■ **STORED DATA**:
______________________________

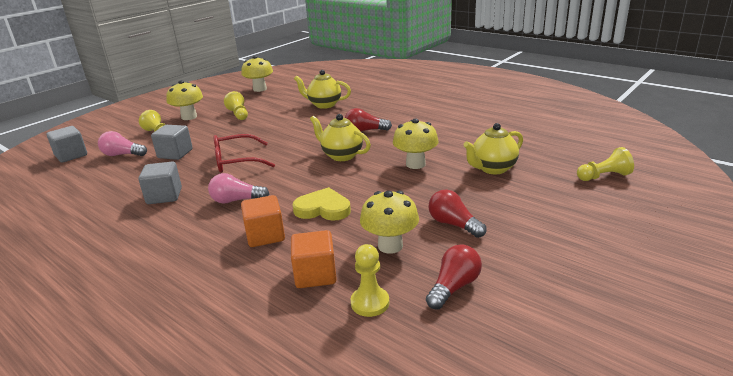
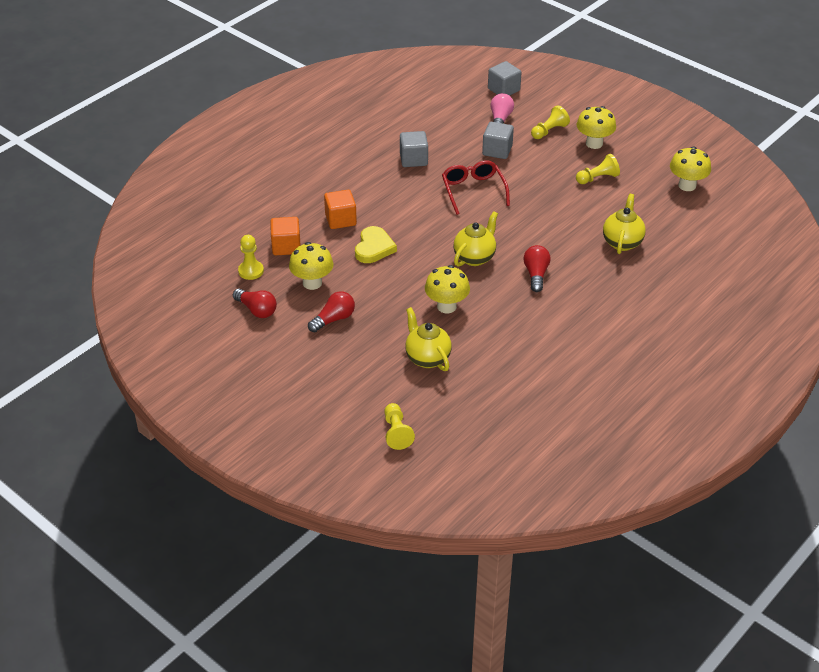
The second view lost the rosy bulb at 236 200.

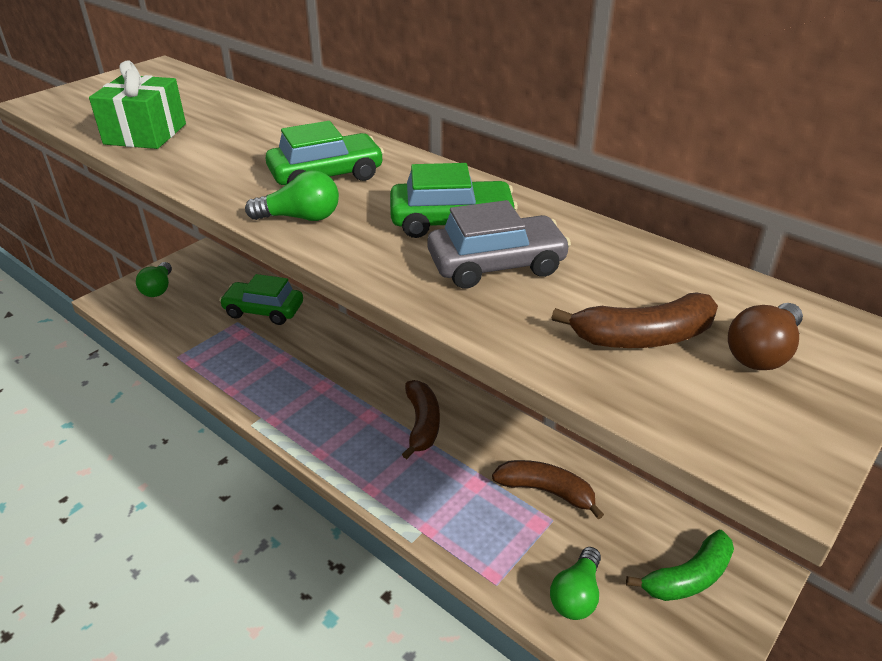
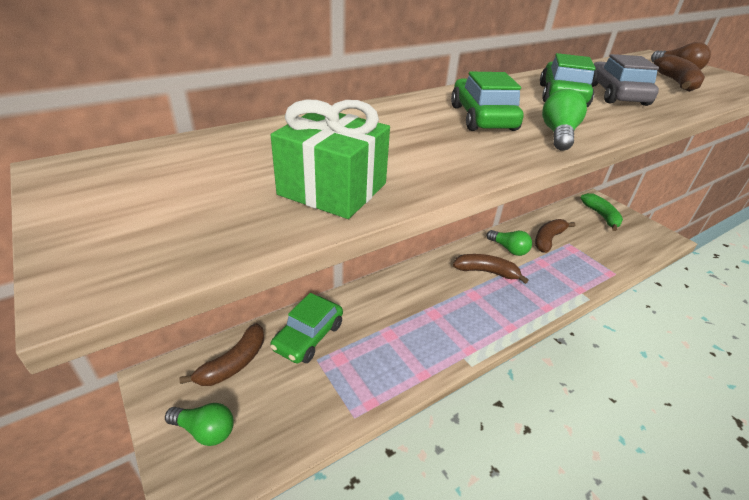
The emerald bulb ended up elsewhere, having gone from 576 595 to 509 249.
The second view gained the dark brown banana at 233 363.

______________________________

■ **EXERCISE DETAILS**: Reproduce the preceding material exactly, skipping pictures.

■ **EXERCISE ANSWER**:
The second view lost the rosy bulb at 236 200.

The emerald bulb ended up elsewhere, having gone from 576 595 to 509 249.
The second view gained the dark brown banana at 233 363.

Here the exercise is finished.